- RECORD EXTRACTS -
════════════════
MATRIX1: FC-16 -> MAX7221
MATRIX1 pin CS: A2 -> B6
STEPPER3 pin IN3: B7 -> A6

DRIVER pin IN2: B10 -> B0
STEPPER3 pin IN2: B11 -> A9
════════════════
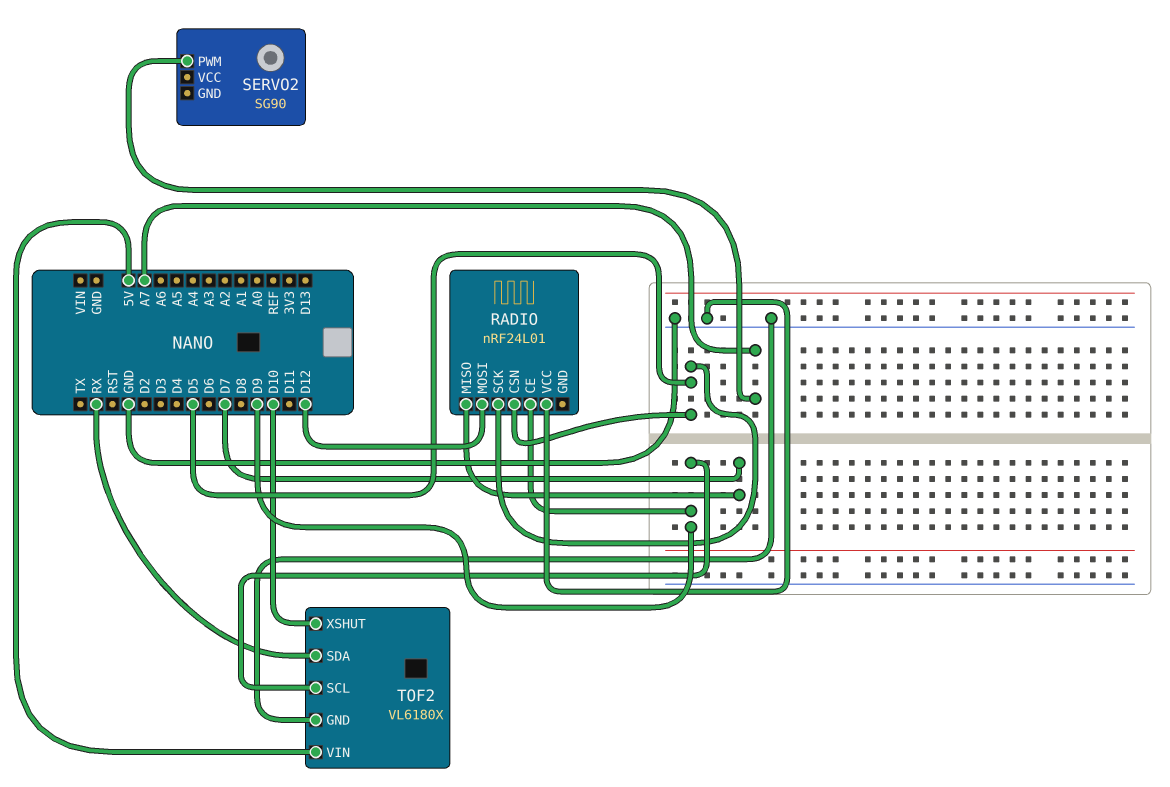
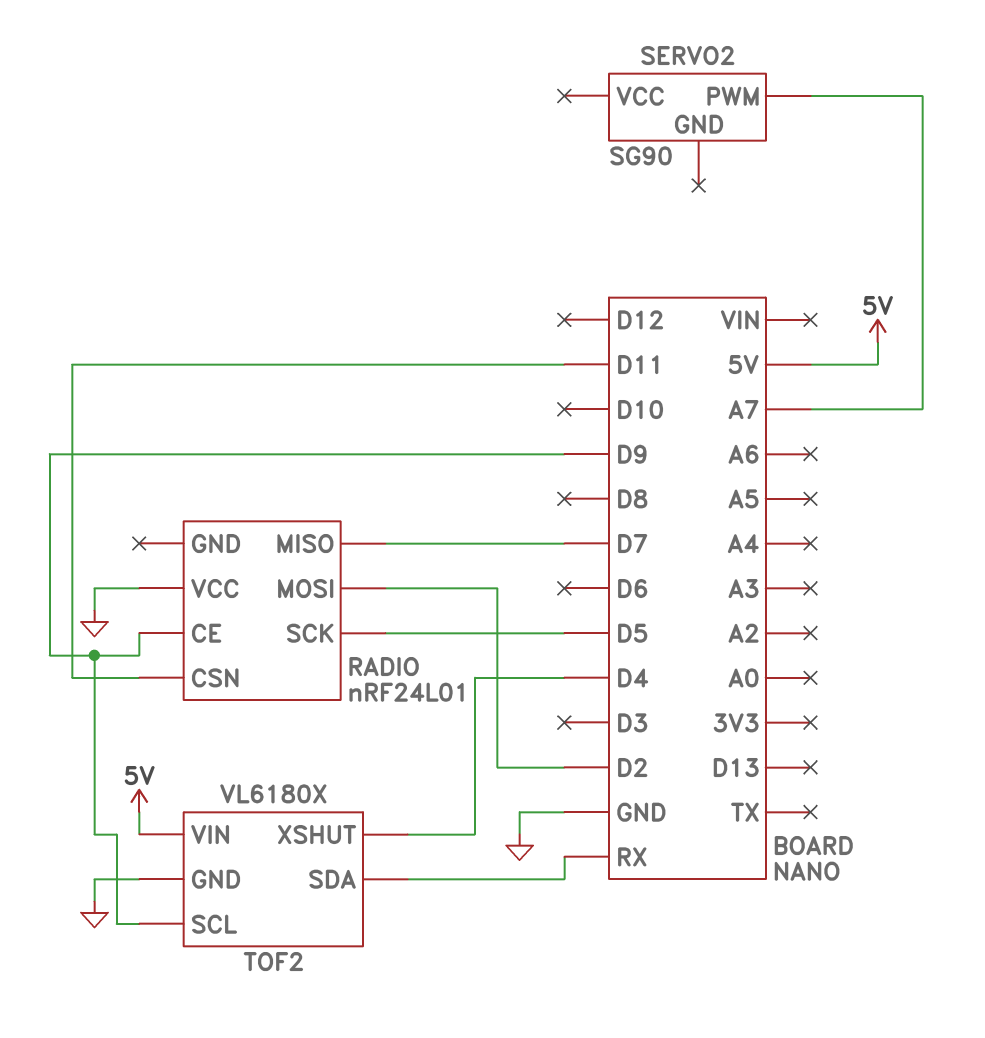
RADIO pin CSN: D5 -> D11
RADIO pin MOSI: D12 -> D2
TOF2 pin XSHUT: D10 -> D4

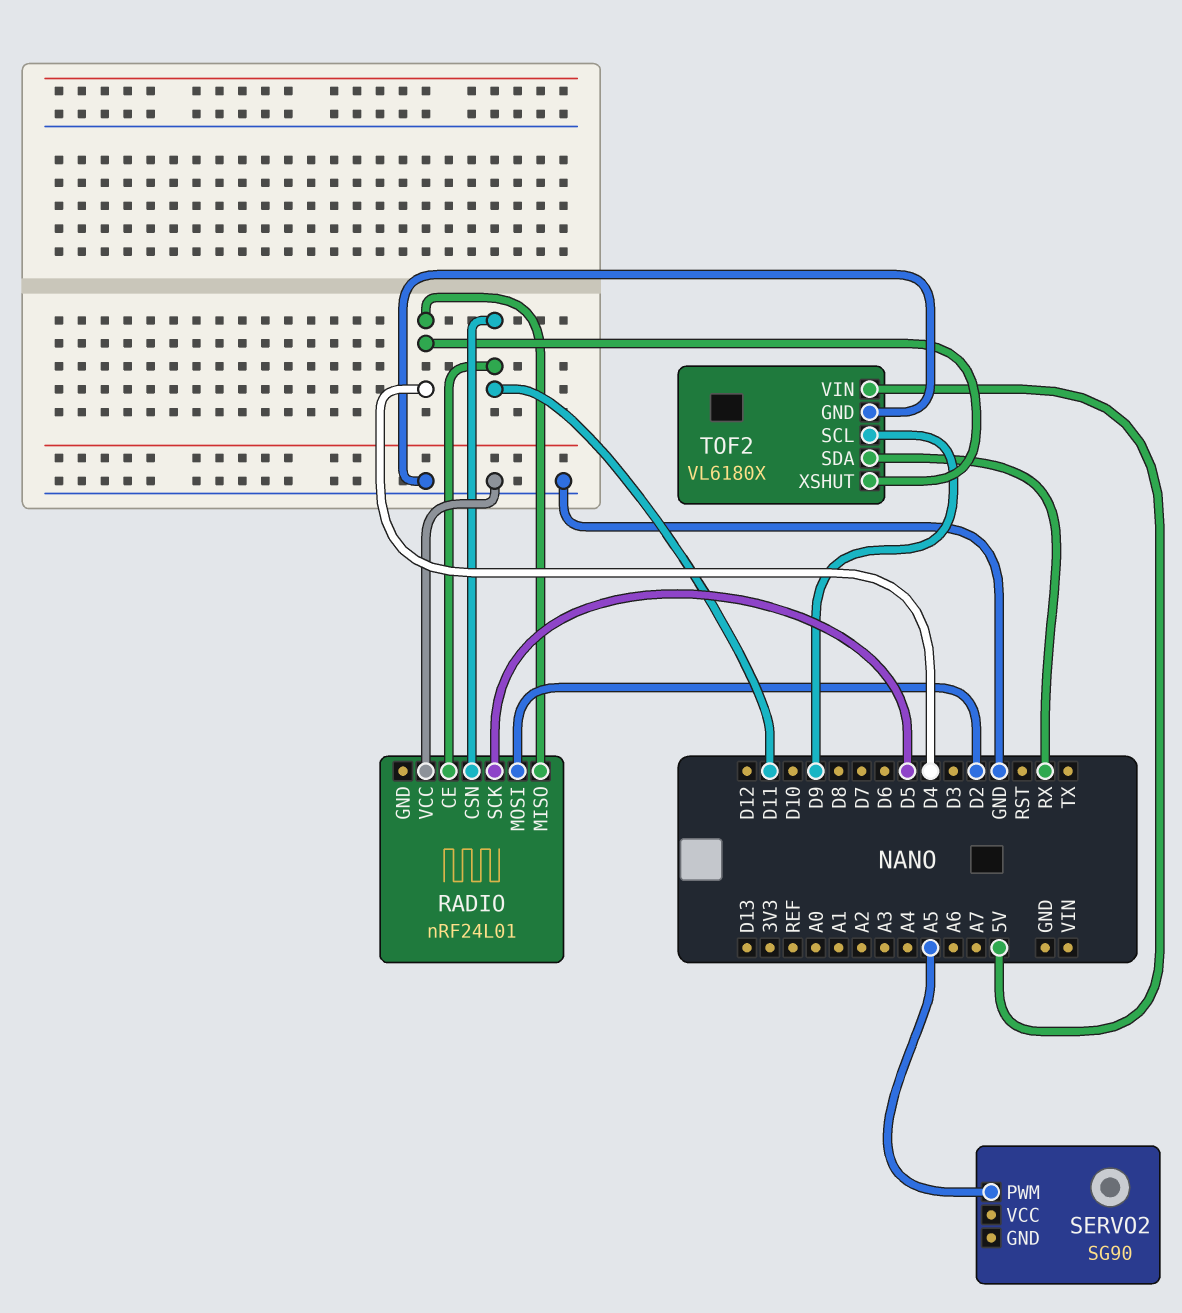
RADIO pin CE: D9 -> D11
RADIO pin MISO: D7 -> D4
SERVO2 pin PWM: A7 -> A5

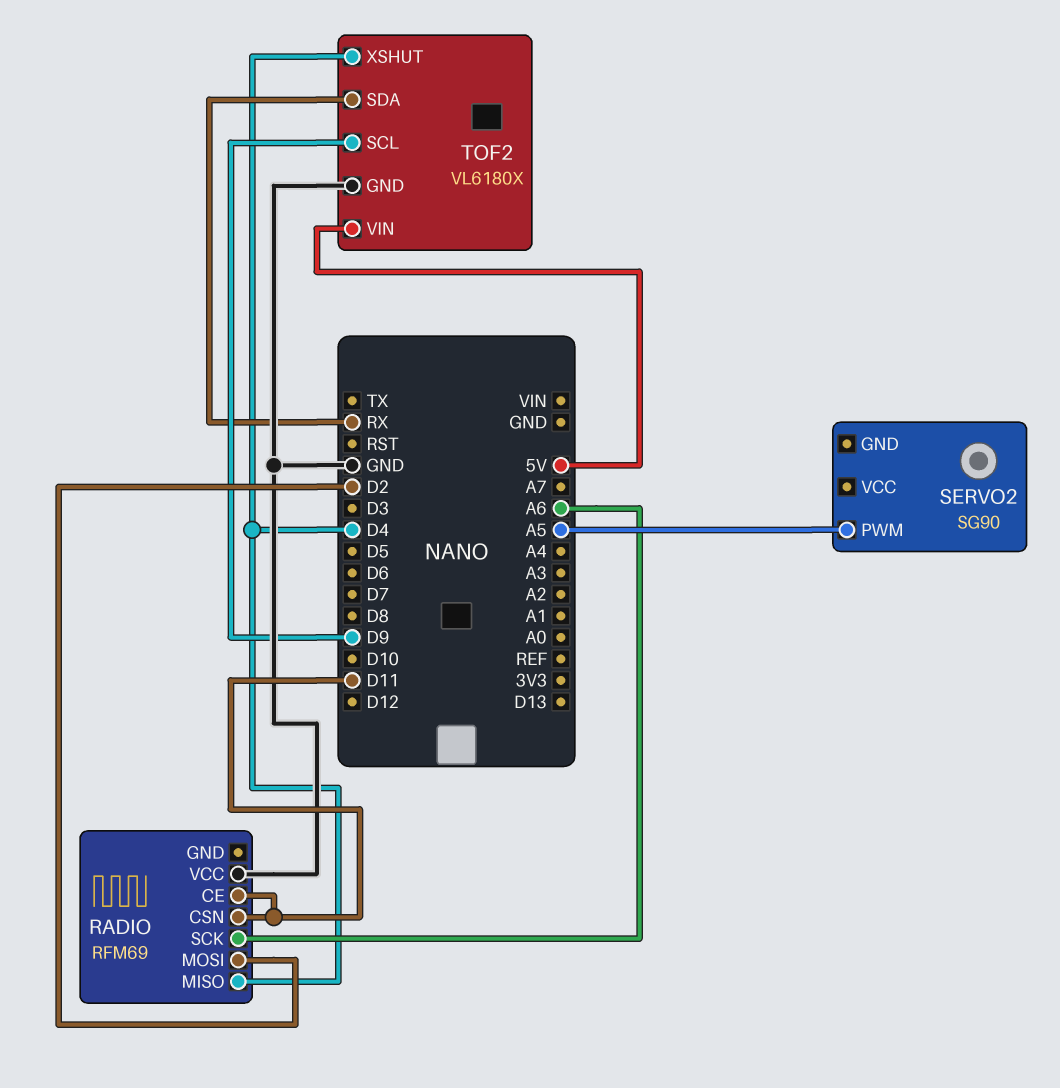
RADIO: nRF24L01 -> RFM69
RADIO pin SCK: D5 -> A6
════════════════
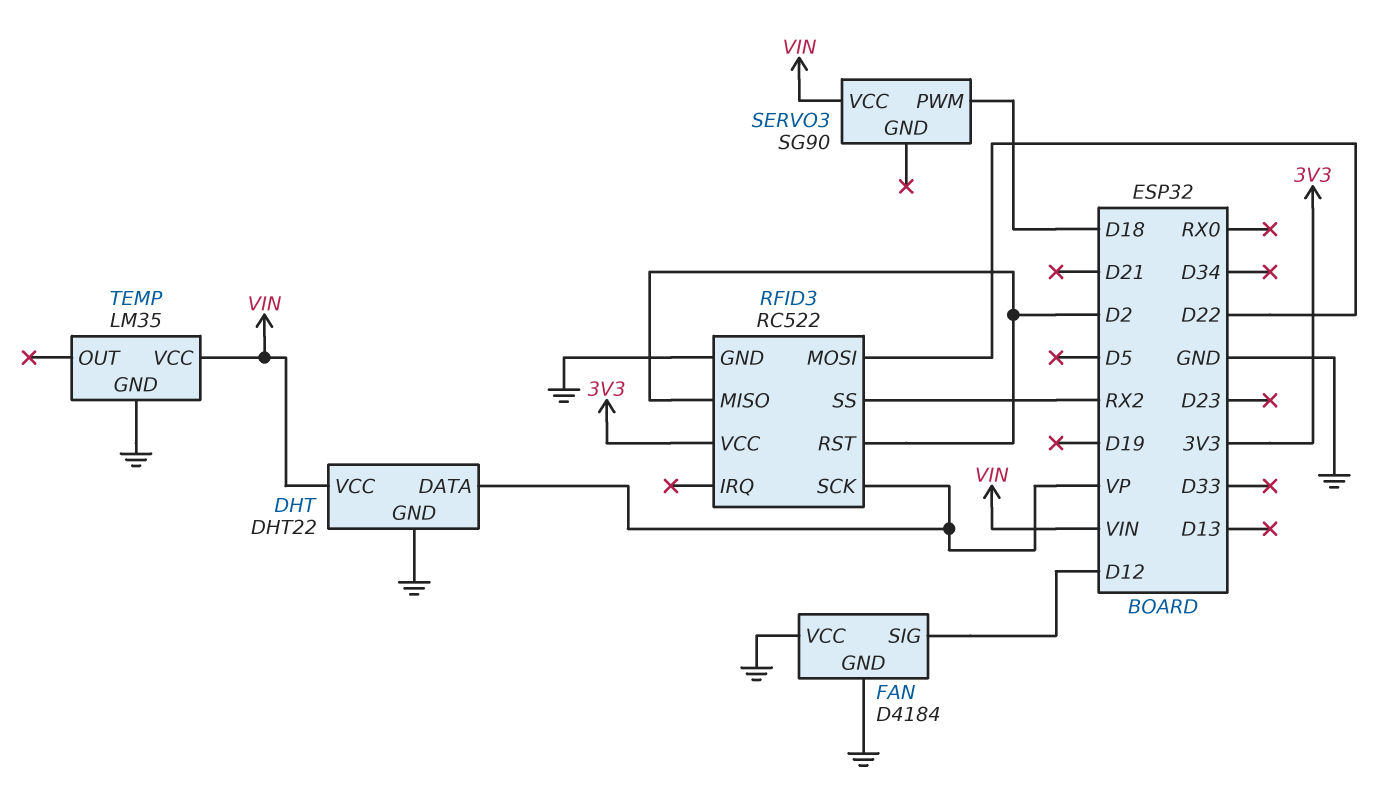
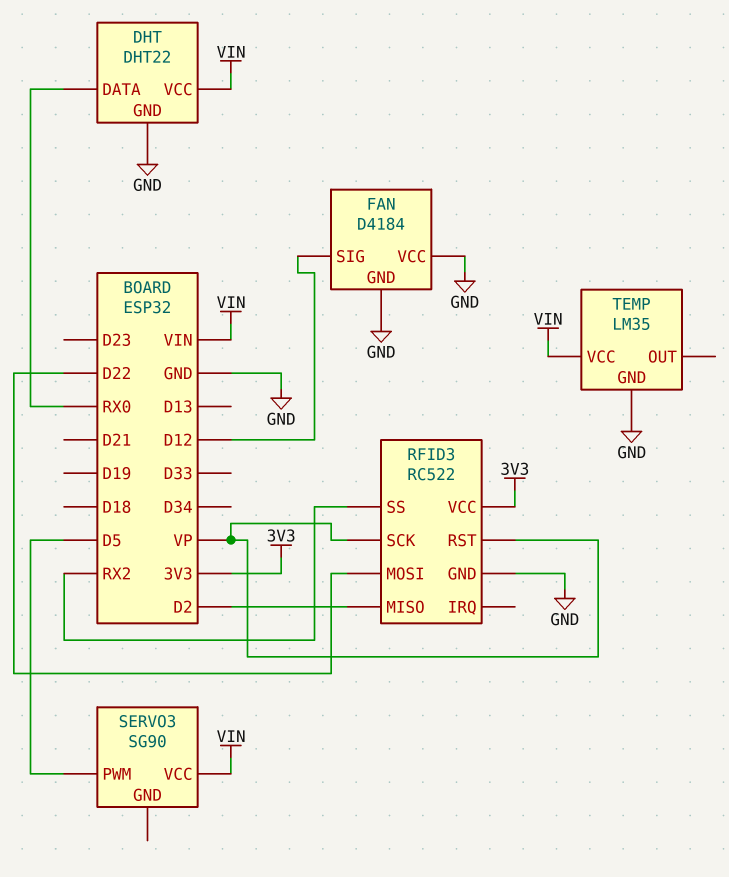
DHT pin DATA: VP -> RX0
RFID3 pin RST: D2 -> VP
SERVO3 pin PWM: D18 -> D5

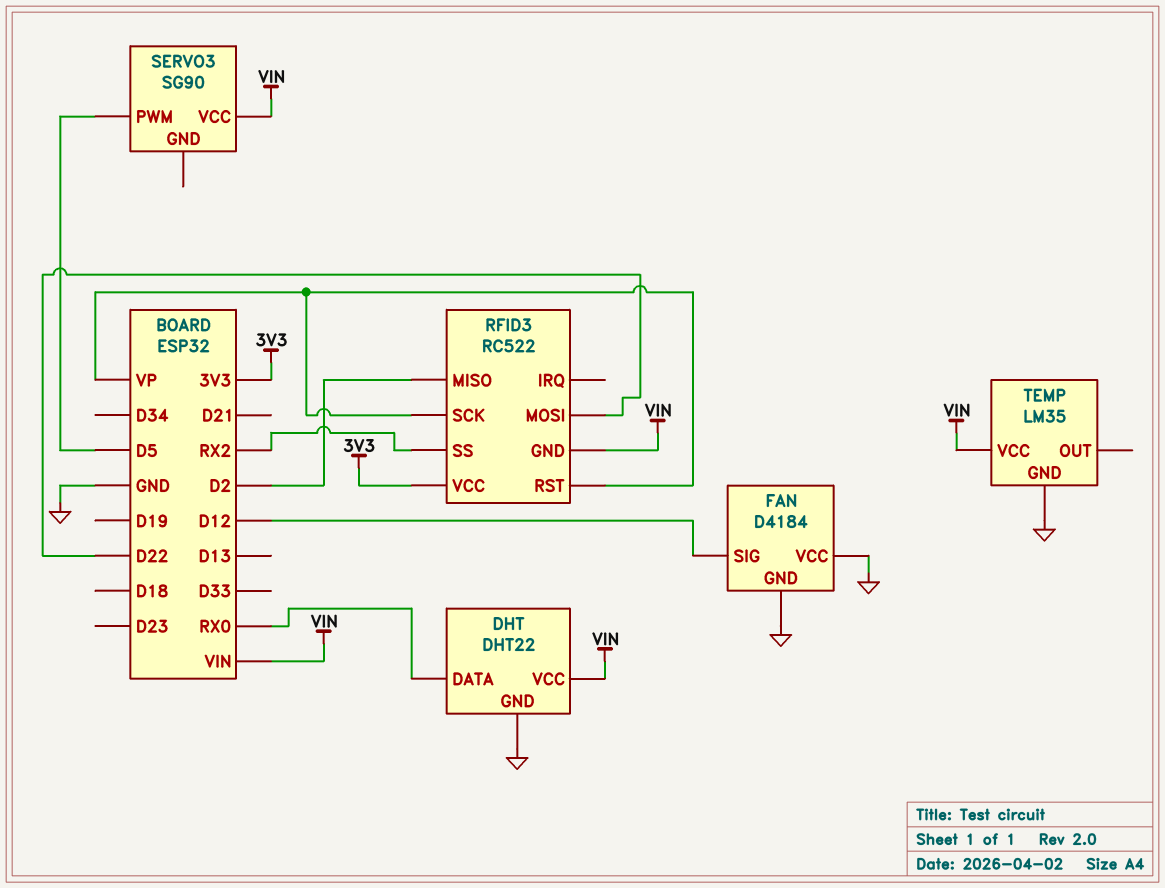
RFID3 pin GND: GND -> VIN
════════════════
- PROBLEM DESCRIPTION -
Please give an exact copy of the lines above, beginning with the line containing "MATRIX1 pin CS: A2 -> B6" and running through the line containing "STEPPER3 pin IN2: B11 -> A9", and of no other lines.

- RESPONSE -
MATRIX1 pin CS: A2 -> B6
STEPPER3 pin IN3: B7 -> A6

DRIVER pin IN2: B10 -> B0
STEPPER3 pin IN2: B11 -> A9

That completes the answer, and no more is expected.